--- WHAT THIS TASK INVOLVES ---
Every line of the data that includes "house" should be copied out.

--- MATERIAL FOR THIS EXERCISE ---

__________

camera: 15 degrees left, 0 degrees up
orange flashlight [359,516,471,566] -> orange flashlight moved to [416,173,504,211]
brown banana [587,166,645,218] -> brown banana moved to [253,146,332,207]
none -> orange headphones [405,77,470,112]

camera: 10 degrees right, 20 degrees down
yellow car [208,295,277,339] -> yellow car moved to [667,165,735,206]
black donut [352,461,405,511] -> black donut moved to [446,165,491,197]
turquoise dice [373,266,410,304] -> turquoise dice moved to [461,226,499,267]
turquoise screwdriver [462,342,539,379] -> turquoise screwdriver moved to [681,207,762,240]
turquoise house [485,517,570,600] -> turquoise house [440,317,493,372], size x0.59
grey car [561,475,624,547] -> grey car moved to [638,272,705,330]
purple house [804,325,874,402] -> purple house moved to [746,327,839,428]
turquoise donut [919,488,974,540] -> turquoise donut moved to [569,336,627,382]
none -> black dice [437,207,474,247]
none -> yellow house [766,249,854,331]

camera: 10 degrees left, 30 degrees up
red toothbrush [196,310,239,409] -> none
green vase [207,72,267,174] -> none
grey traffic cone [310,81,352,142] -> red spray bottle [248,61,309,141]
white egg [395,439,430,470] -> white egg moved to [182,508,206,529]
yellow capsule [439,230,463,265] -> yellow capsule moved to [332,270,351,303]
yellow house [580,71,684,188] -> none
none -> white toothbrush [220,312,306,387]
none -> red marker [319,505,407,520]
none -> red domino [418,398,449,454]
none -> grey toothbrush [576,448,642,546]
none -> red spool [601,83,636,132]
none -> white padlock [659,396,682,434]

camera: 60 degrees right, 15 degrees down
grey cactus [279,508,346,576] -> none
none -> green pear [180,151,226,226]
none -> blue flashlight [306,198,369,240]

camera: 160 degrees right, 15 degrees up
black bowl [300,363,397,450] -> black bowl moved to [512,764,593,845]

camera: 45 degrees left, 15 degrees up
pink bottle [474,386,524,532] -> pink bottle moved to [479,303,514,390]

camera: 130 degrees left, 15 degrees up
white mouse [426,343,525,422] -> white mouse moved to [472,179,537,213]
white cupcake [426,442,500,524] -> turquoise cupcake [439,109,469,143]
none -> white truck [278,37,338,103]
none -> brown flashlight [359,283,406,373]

__________

--- TASK OUTPUT ---
turquoise house [485,517,570,600] -> turquoise house [440,317,493,372], size x0.59
purple house [804,325,874,402] -> purple house moved to [746,327,839,428]
none -> yellow house [766,249,854,331]
yellow house [580,71,684,188] -> none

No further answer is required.